== INSTRUCTIONS FOR THE TASK ==
The entries below contain a line with "none -> pink plate I9:J9 level 2" and a line with "none -> cyan brick A6 level 1". Quote exactly those two lines and all lines between them.

== Coordinate-based change listings ==

◇ ◇ ◇ ◇ ◇ ◇ ◇

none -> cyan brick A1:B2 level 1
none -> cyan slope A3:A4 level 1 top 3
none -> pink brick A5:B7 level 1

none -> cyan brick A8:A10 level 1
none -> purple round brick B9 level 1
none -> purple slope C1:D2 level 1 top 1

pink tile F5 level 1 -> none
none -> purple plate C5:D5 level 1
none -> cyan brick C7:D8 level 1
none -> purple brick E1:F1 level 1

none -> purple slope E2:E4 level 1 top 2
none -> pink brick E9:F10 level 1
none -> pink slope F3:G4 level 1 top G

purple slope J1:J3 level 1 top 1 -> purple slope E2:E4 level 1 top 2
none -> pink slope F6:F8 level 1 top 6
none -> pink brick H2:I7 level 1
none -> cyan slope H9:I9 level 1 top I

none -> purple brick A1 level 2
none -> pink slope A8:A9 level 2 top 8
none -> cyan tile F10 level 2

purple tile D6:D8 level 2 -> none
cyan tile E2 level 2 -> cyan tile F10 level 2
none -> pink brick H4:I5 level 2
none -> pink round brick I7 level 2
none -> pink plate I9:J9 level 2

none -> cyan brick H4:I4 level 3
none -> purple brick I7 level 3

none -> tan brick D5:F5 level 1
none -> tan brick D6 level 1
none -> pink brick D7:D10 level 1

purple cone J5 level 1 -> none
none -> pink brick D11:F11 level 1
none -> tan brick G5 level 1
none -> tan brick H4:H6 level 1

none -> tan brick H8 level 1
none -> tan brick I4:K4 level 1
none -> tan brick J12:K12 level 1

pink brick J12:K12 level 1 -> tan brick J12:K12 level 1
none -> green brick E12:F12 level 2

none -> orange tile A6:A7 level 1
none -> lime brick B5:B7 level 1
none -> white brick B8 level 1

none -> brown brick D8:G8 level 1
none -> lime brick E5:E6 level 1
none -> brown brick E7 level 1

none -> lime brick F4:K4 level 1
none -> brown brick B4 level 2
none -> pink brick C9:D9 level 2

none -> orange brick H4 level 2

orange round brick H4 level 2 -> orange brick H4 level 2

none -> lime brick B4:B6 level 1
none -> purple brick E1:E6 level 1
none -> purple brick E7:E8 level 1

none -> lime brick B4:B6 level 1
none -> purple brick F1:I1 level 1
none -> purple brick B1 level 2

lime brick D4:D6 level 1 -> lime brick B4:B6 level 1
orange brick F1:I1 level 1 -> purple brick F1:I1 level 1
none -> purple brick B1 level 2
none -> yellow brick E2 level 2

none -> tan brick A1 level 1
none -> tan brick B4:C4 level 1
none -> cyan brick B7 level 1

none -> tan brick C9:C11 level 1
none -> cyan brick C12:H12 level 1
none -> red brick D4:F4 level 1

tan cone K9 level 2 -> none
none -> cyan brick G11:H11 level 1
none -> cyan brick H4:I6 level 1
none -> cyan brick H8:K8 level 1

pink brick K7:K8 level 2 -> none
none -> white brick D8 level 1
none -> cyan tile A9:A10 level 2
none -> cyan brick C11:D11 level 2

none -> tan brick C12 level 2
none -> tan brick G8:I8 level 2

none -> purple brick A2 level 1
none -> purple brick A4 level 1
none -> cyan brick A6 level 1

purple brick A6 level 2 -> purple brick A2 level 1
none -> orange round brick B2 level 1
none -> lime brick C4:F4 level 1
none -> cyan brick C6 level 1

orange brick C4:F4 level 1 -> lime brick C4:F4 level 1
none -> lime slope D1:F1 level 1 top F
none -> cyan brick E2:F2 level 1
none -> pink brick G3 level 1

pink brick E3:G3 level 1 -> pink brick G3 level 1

◇ ◇ ◇ ◇ ◇ ◇ ◇

== COMPLETED TASK ==
none -> pink plate I9:J9 level 2

none -> cyan brick H4:I4 level 3
none -> purple brick I7 level 3

none -> tan brick D5:F5 level 1
none -> tan brick D6 level 1
none -> pink brick D7:D10 level 1

purple cone J5 level 1 -> none
none -> pink brick D11:F11 level 1
none -> tan brick G5 level 1
none -> tan brick H4:H6 level 1

none -> tan brick H8 level 1
none -> tan brick I4:K4 level 1
none -> tan brick J12:K12 level 1

pink brick J12:K12 level 1 -> tan brick J12:K12 level 1
none -> green brick E12:F12 level 2

none -> orange tile A6:A7 level 1
none -> lime brick B5:B7 level 1
none -> white brick B8 level 1

none -> brown brick D8:G8 level 1
none -> lime brick E5:E6 level 1
none -> brown brick E7 level 1

none -> lime brick F4:K4 level 1
none -> brown brick B4 level 2
none -> pink brick C9:D9 level 2

none -> orange brick H4 level 2

orange round brick H4 level 2 -> orange brick H4 level 2

none -> lime brick B4:B6 level 1
none -> purple brick E1:E6 level 1
none -> purple brick E7:E8 level 1

none -> lime brick B4:B6 level 1
none -> purple brick F1:I1 level 1
none -> purple brick B1 level 2

lime brick D4:D6 level 1 -> lime brick B4:B6 level 1
orange brick F1:I1 level 1 -> purple brick F1:I1 level 1
none -> purple brick B1 level 2
none -> yellow brick E2 level 2

none -> tan brick A1 level 1
none -> tan brick B4:C4 level 1
none -> cyan brick B7 level 1

none -> tan brick C9:C11 level 1
none -> cyan brick C12:H12 level 1
none -> red brick D4:F4 level 1

tan cone K9 level 2 -> none
none -> cyan brick G11:H11 level 1
none -> cyan brick H4:I6 level 1
none -> cyan brick H8:K8 level 1

pink brick K7:K8 level 2 -> none
none -> white brick D8 level 1
none -> cyan tile A9:A10 level 2
none -> cyan brick C11:D11 level 2

none -> tan brick C12 level 2
none -> tan brick G8:I8 level 2

none -> purple brick A2 level 1
none -> purple brick A4 level 1
none -> cyan brick A6 level 1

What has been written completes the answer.